Stored data
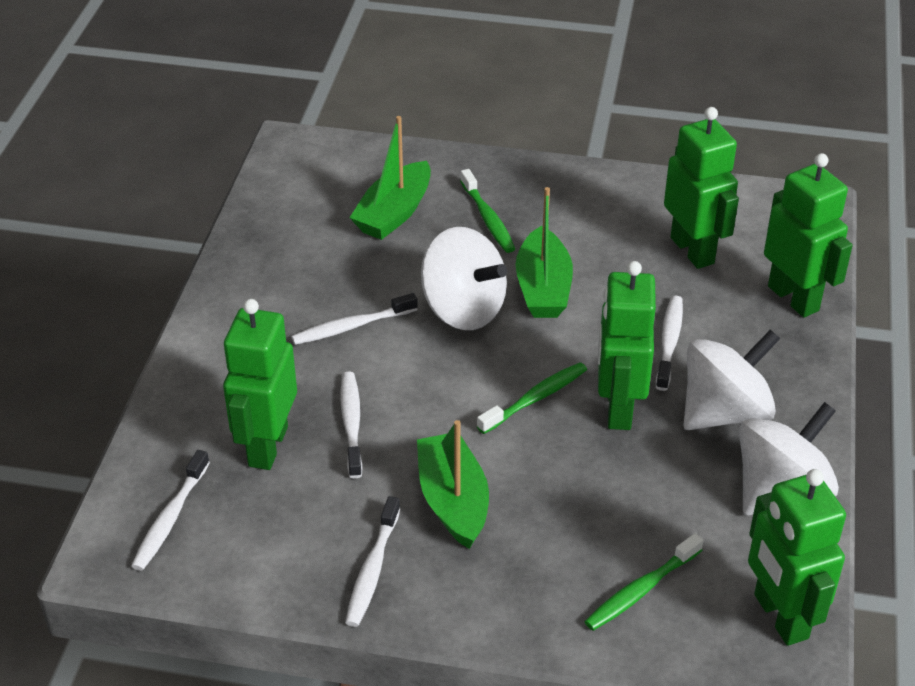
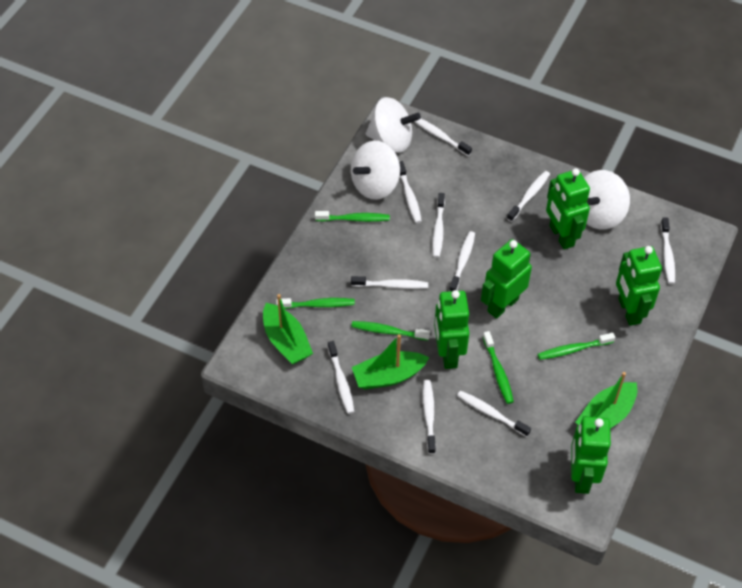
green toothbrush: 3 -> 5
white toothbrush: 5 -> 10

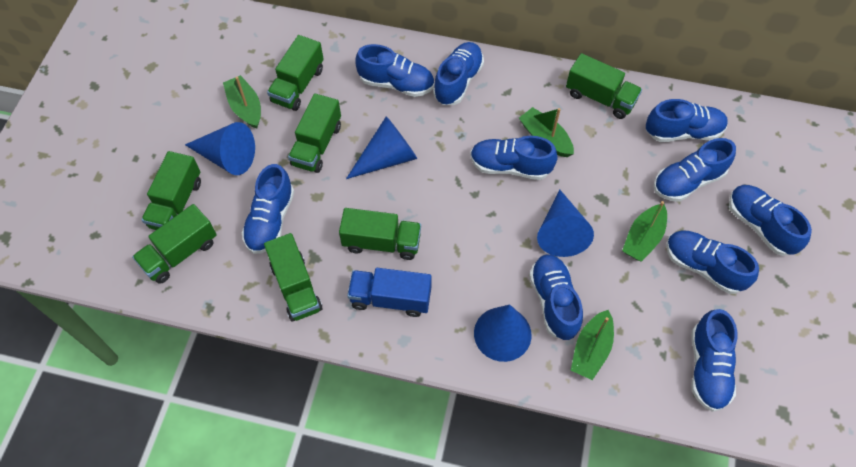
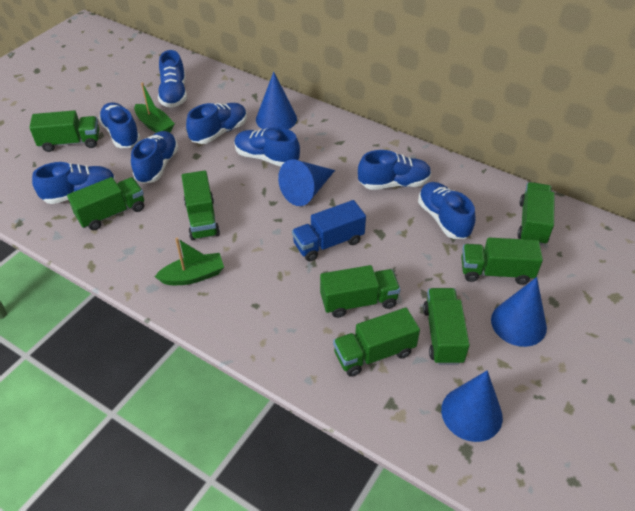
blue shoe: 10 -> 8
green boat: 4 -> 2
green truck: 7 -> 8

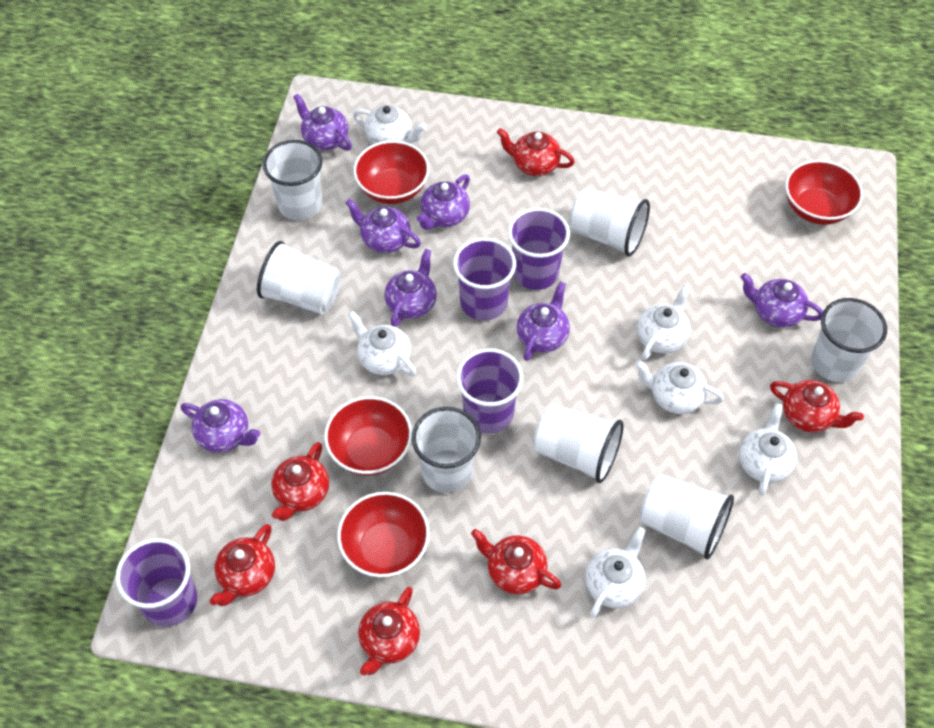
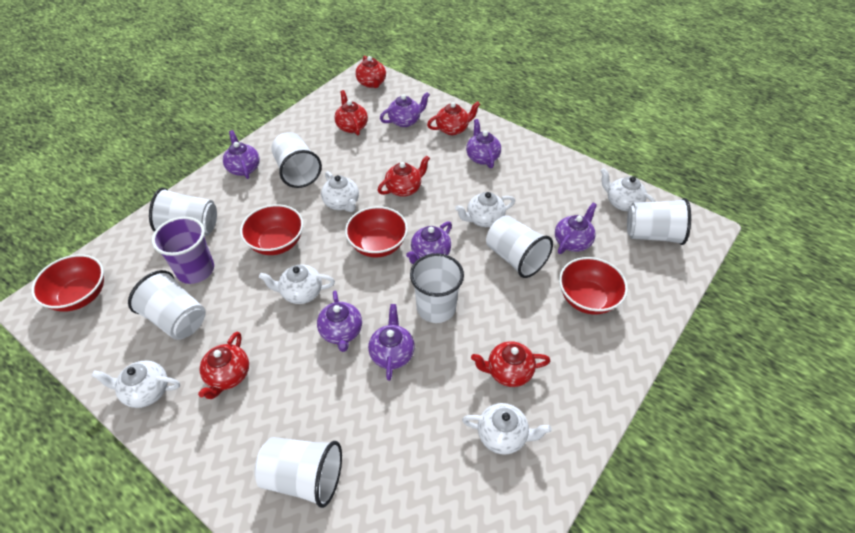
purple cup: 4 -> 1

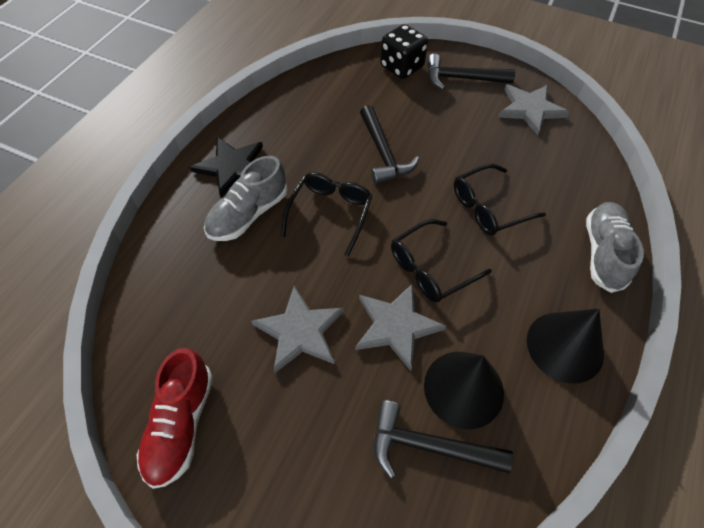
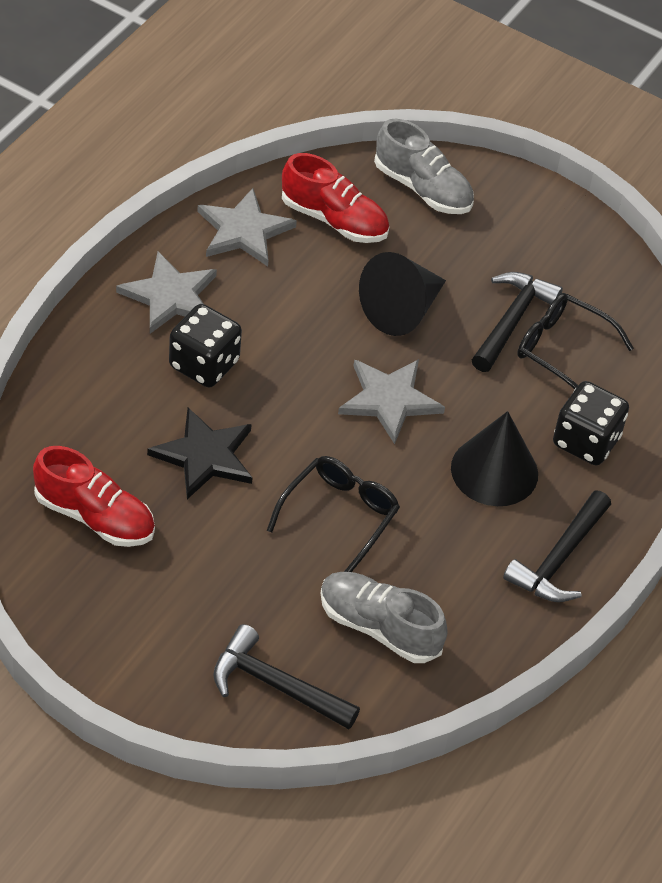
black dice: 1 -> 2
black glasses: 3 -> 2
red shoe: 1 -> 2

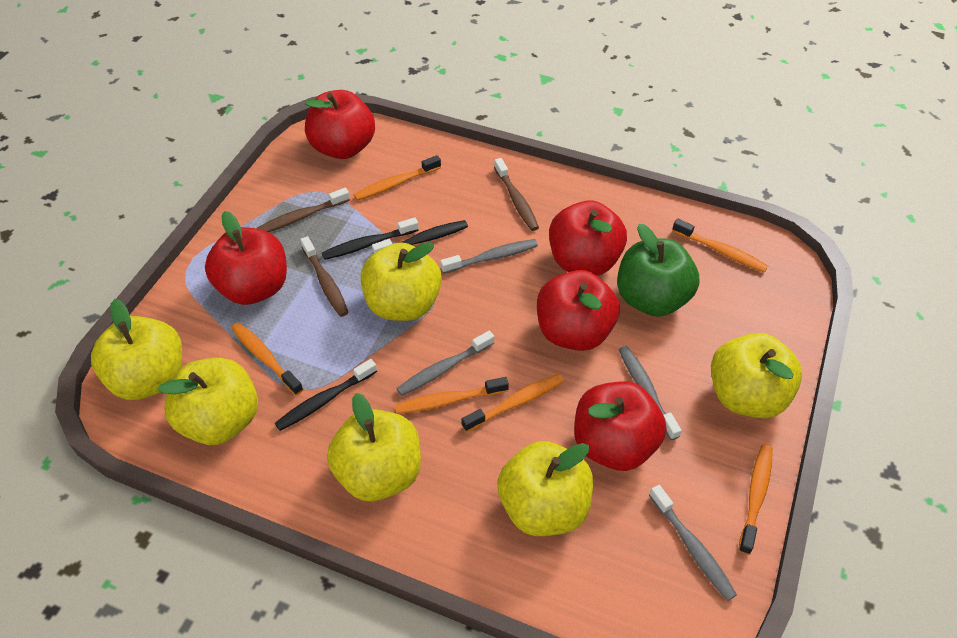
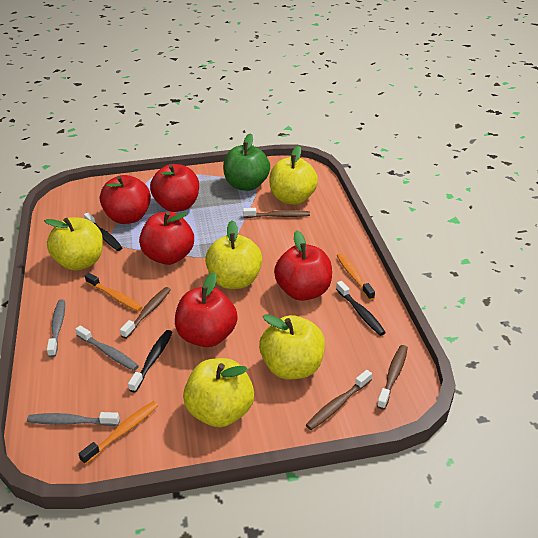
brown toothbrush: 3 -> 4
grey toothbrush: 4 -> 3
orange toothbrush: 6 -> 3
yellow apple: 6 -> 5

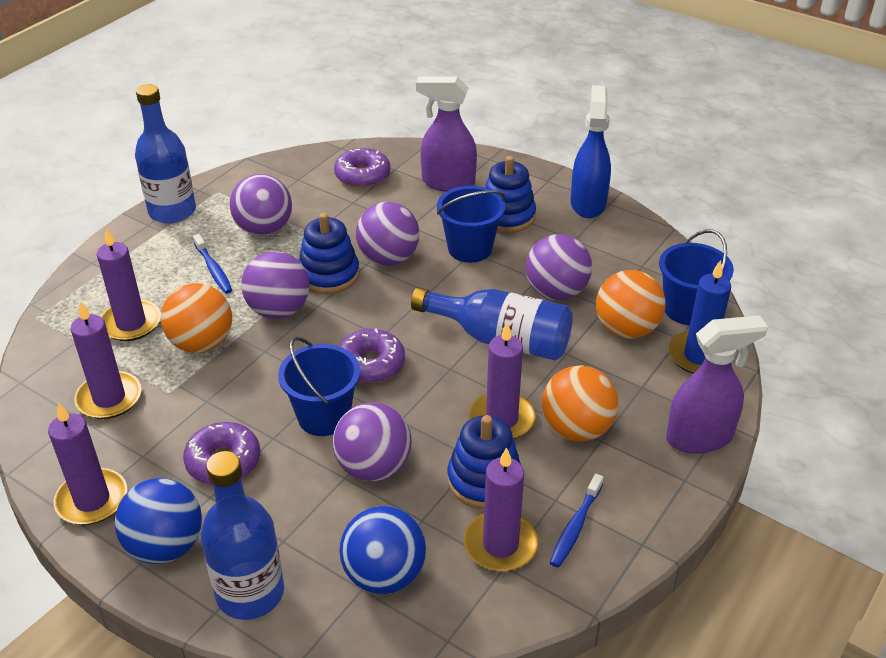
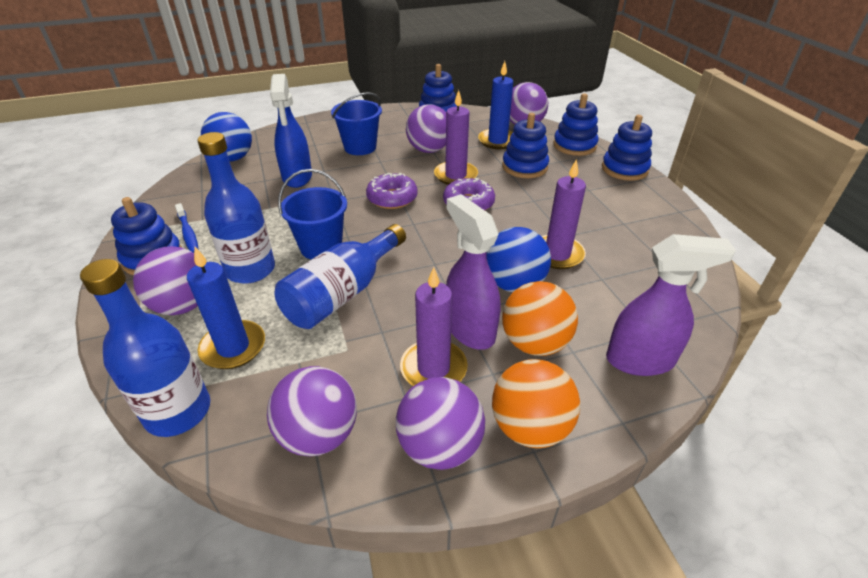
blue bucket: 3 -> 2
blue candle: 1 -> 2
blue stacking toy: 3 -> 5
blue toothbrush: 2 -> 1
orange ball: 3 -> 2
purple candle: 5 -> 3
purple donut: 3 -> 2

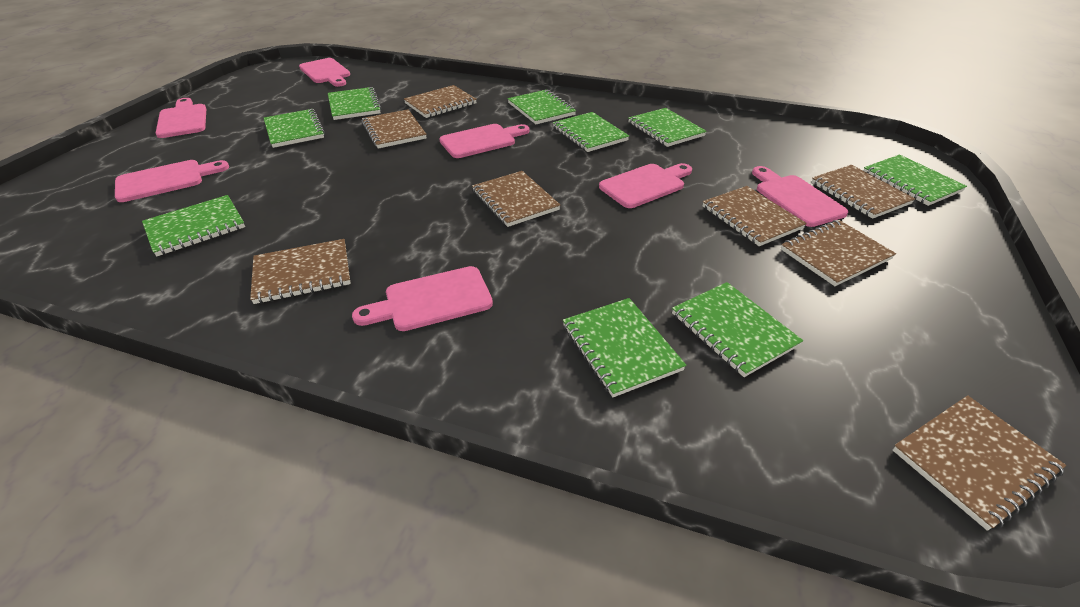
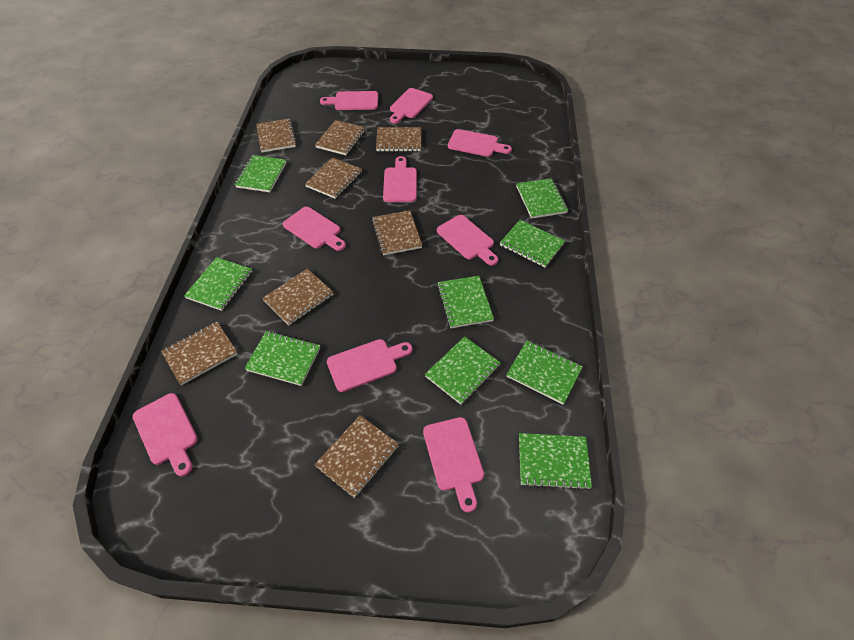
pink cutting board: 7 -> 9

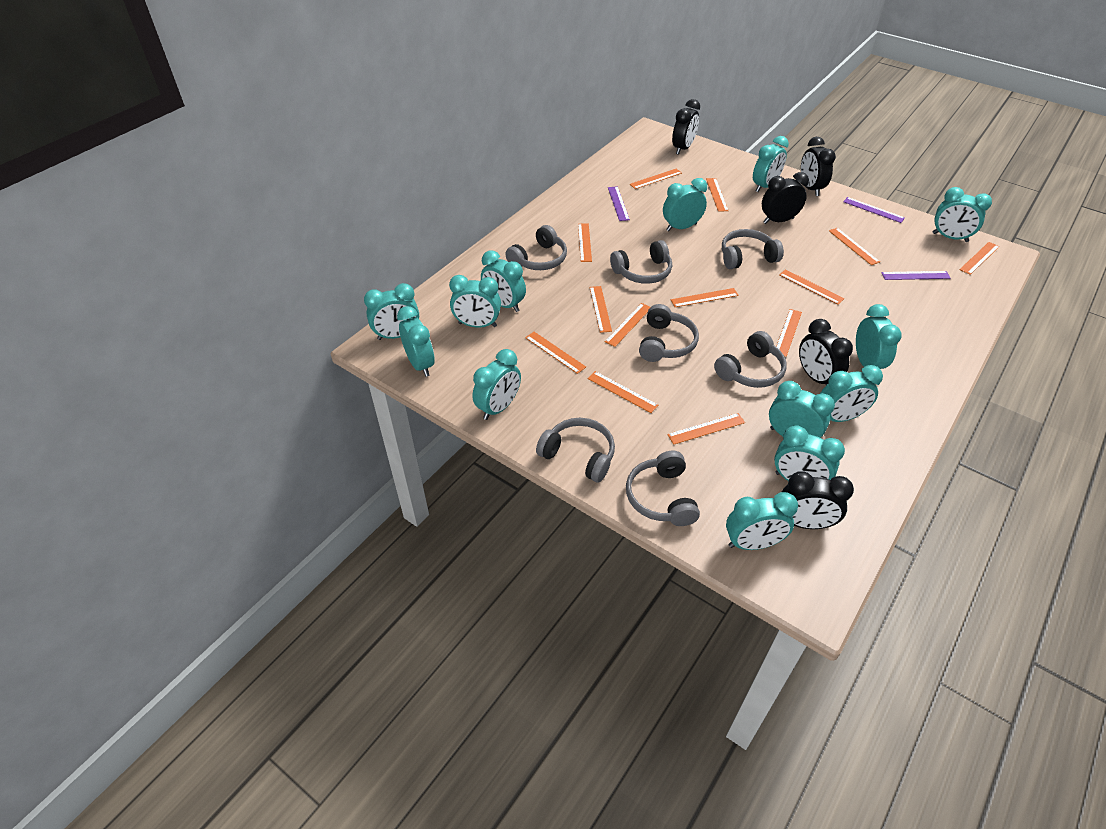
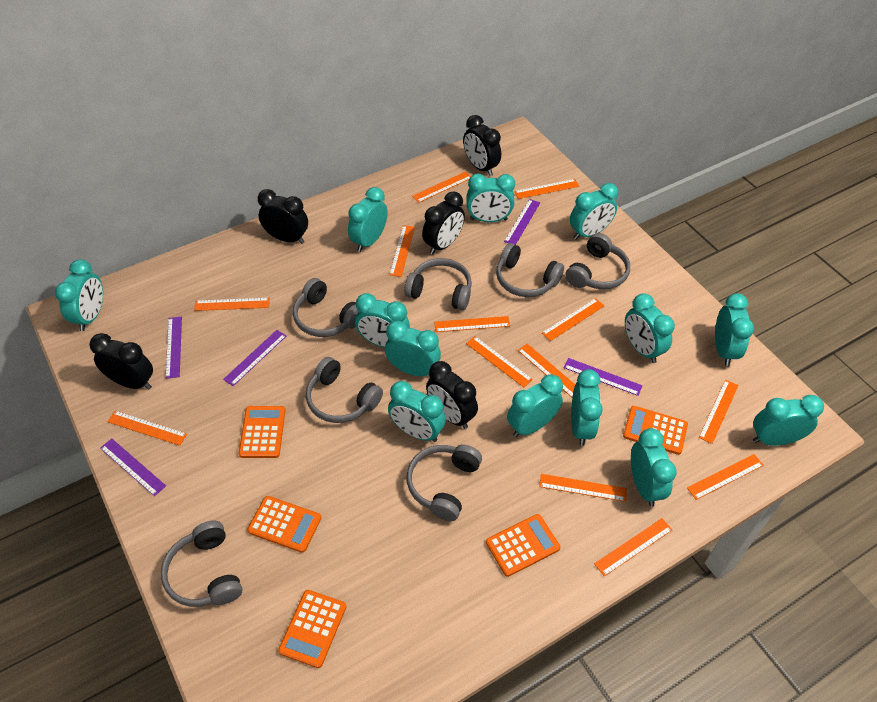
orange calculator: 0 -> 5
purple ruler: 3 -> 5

What is needed
All lines from the line with "green truck: 7 -> 8" through the final line of the data, both included, are to be repeated exactly; no other lines and no pictures.

Solved problem
green truck: 7 -> 8

purple cup: 4 -> 1

black dice: 1 -> 2
black glasses: 3 -> 2
red shoe: 1 -> 2

brown toothbrush: 3 -> 4
grey toothbrush: 4 -> 3
orange toothbrush: 6 -> 3
yellow apple: 6 -> 5

blue bucket: 3 -> 2
blue candle: 1 -> 2
blue stacking toy: 3 -> 5
blue toothbrush: 2 -> 1
orange ball: 3 -> 2
purple candle: 5 -> 3
purple donut: 3 -> 2

pink cutting board: 7 -> 9

orange calculator: 0 -> 5
purple ruler: 3 -> 5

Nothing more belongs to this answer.